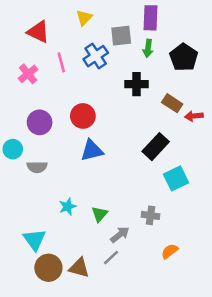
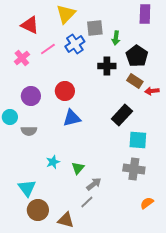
yellow triangle: (84, 18) -> (66, 14), size x1.5
purple rectangle: (150, 18) -> (145, 14), moved
black pentagon: (184, 57) -> (137, 56), moved
pink line: (61, 62) -> (48, 49), turned 70
cyan square: (176, 178) -> (138, 140), turned 30
gray cross: (150, 215) -> (134, 169), moved, size x1.5
orange semicircle: (170, 251) -> (147, 203), moved
brown triangle: (79, 268) -> (66, 220), moved

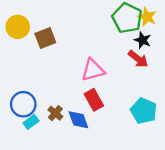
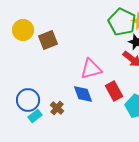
red rectangle: (94, 100) -> (114, 91), moved
blue diamond: (78, 120) -> (83, 94), moved

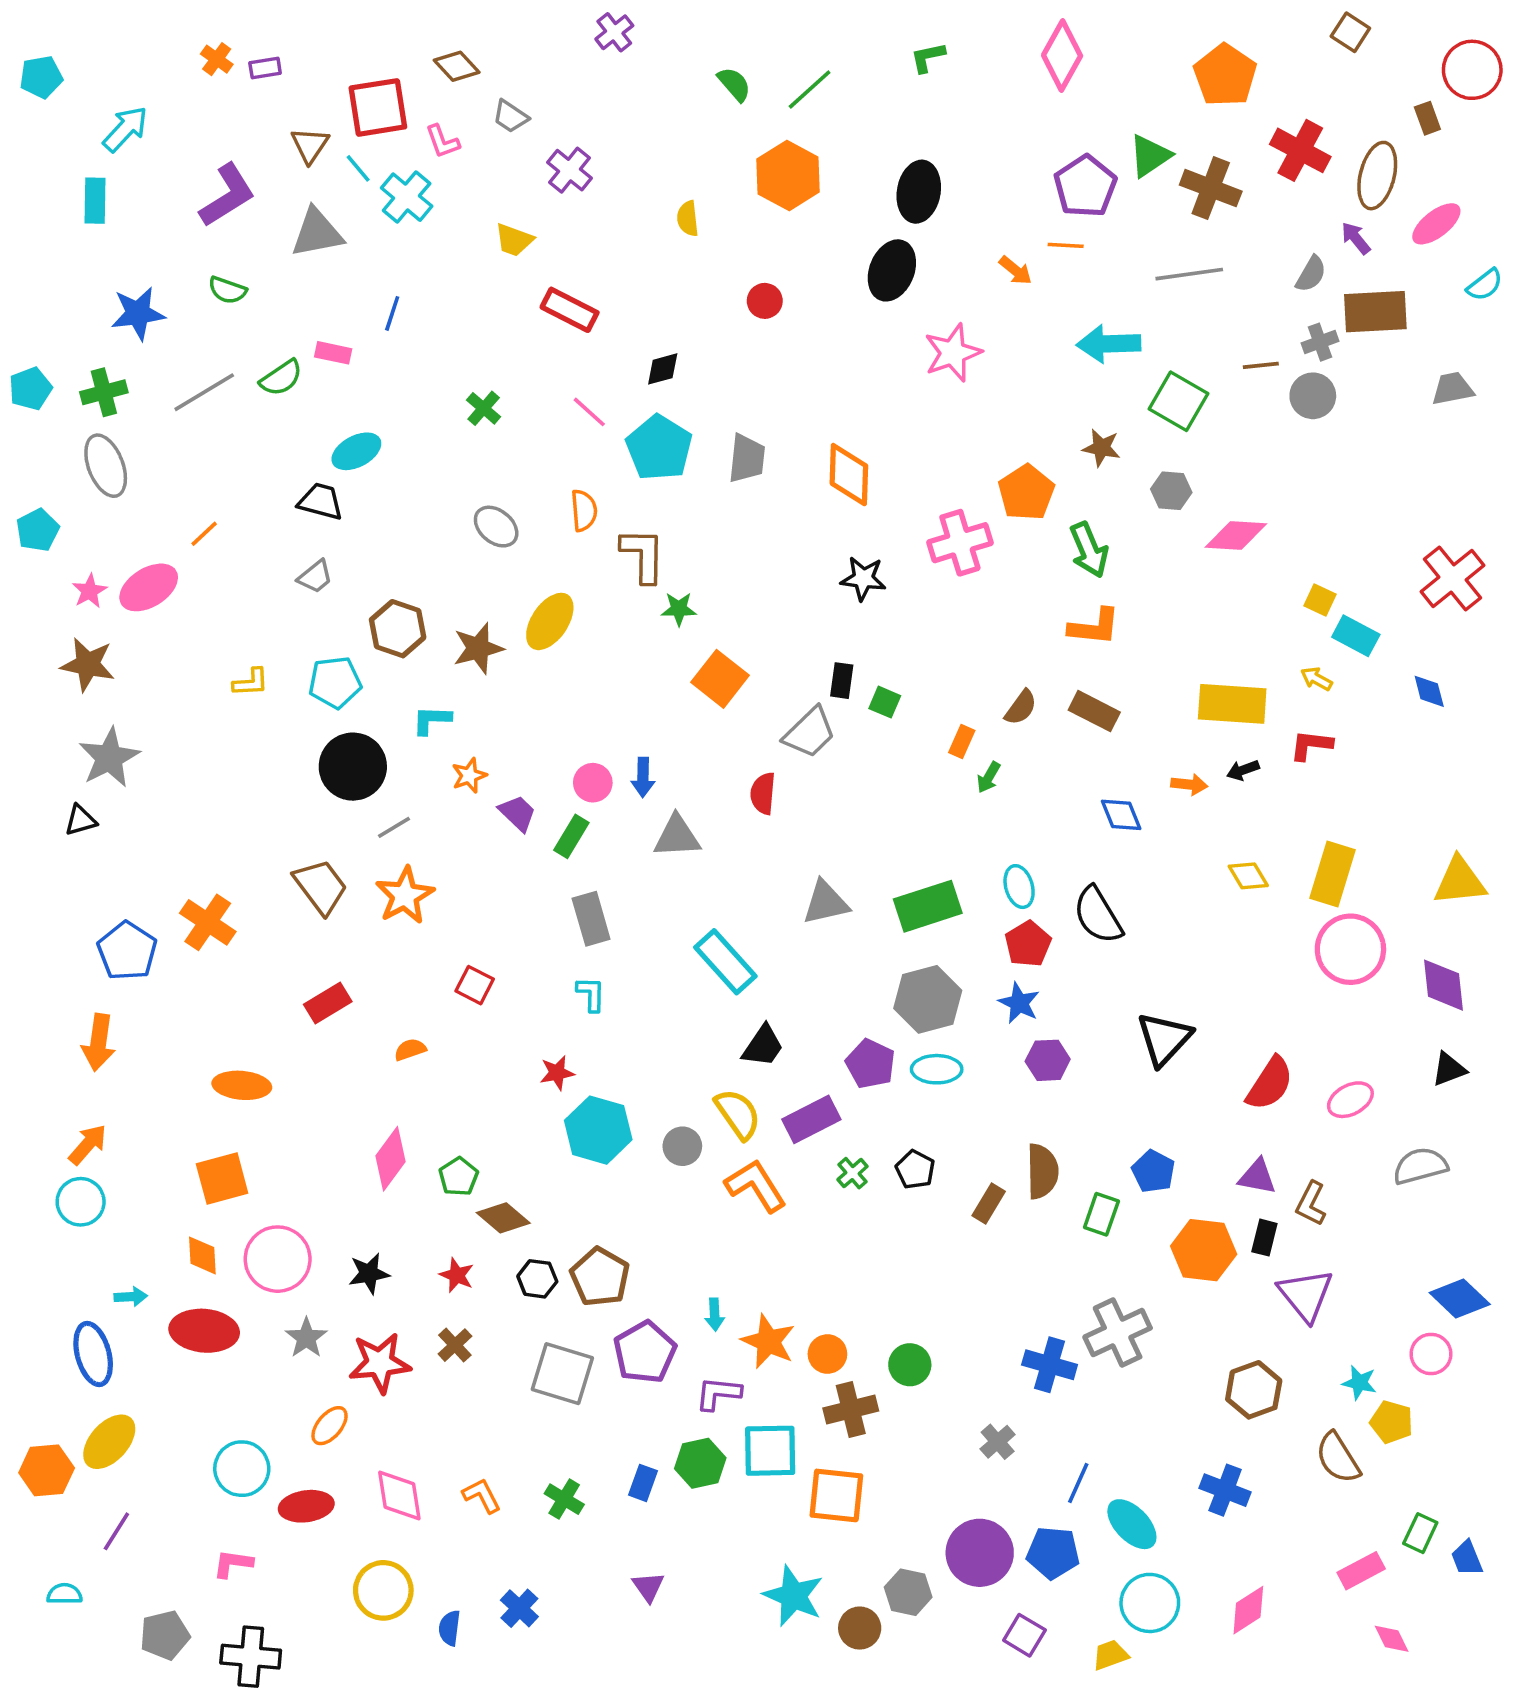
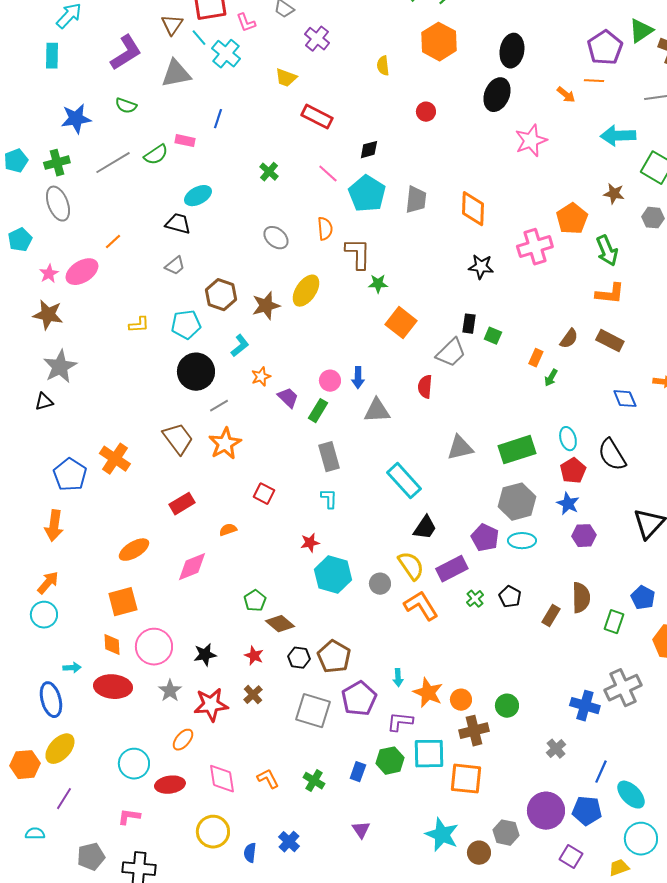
cyan L-shape: (432, 720) -> (240, 346), turned 140
orange ellipse: (242, 1085) -> (134, 550), turned -36
pink diamond: (390, 1159) -> (192, 567), moved, turned 32

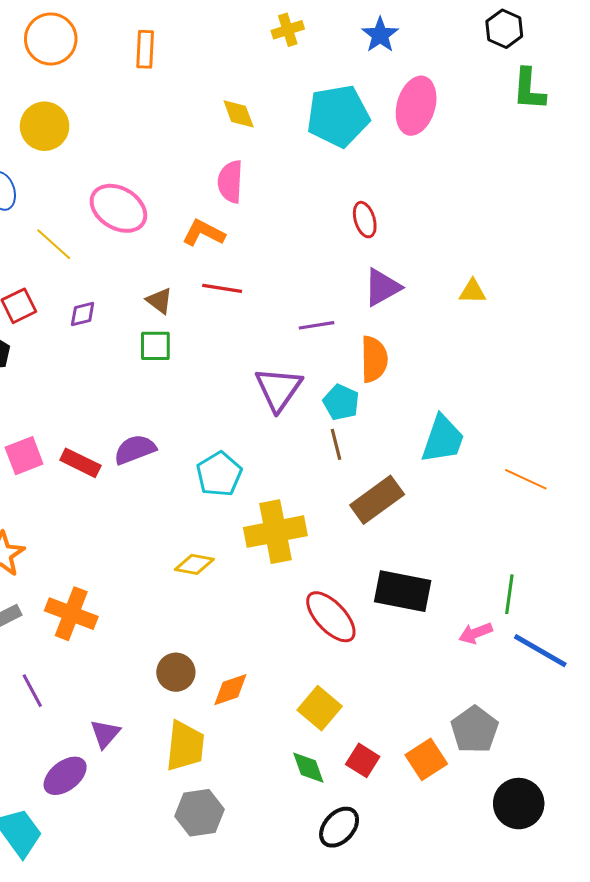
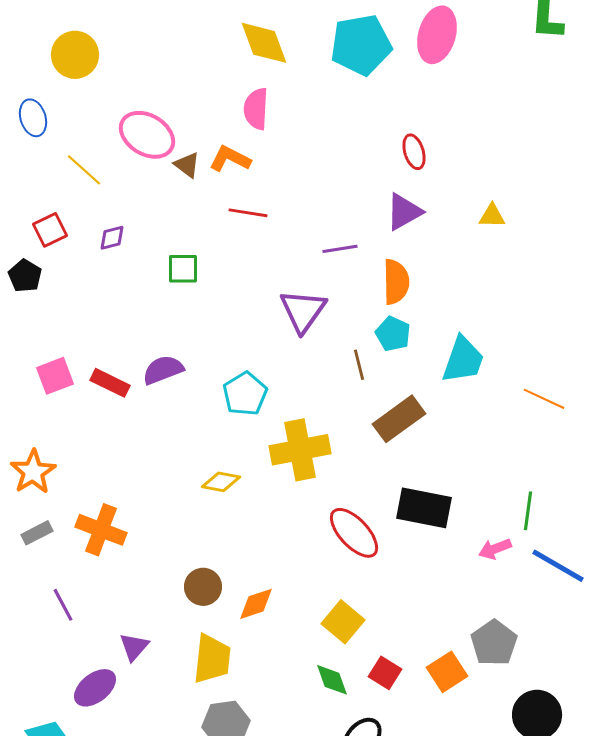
yellow diamond: (239, 114) -> (264, 43), size x1.5
red ellipse: (365, 220) -> (414, 152), moved
brown triangle: (159, 301) -> (187, 165), moved
cyan pentagon: (341, 402) -> (393, 334), moved

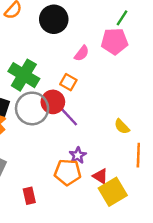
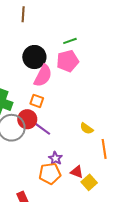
green line: (122, 18) -> (70, 41), turned 48
black circle: (54, 19) -> (34, 57), moved
pink semicircle: (82, 53) -> (43, 76), size x1.6
yellow square: (113, 192) -> (89, 182), size x0.7

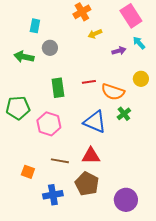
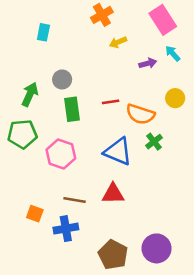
gray circle: (50, 48) -> (62, 79), moved
green arrow: (24, 57) -> (30, 94), moved, turned 102
brown pentagon: (87, 184) -> (113, 255), moved
blue cross: (53, 195) -> (66, 229), moved

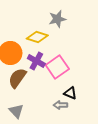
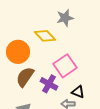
yellow diamond: (37, 37) -> (45, 36), turned 30
purple cross: (36, 61) -> (49, 84), moved

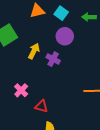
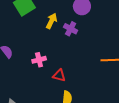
pink cross: (21, 90) -> (39, 60), turned 32

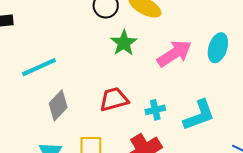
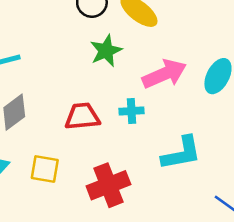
cyan cross: (155, 110) -> (131, 111), moved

= TASK TO COMPLETE =
In the listing above, find the line with "green line: (122, 18) -> (70, 41), turned 48" and output it and every line after it up to and including the line with "yellow diamond: (37, 37)", exactly, minus the pictures.

= RESPONSE =
green line: (122, 18) -> (70, 41), turned 48
black circle: (54, 19) -> (34, 57), moved
pink semicircle: (82, 53) -> (43, 76), size x1.6
yellow square: (113, 192) -> (89, 182), size x0.7

gray circle: (50, 48) -> (62, 79), moved
green arrow: (24, 57) -> (30, 94), moved, turned 102
brown pentagon: (87, 184) -> (113, 255), moved
blue cross: (53, 195) -> (66, 229), moved

yellow diamond: (37, 37) -> (45, 36), turned 30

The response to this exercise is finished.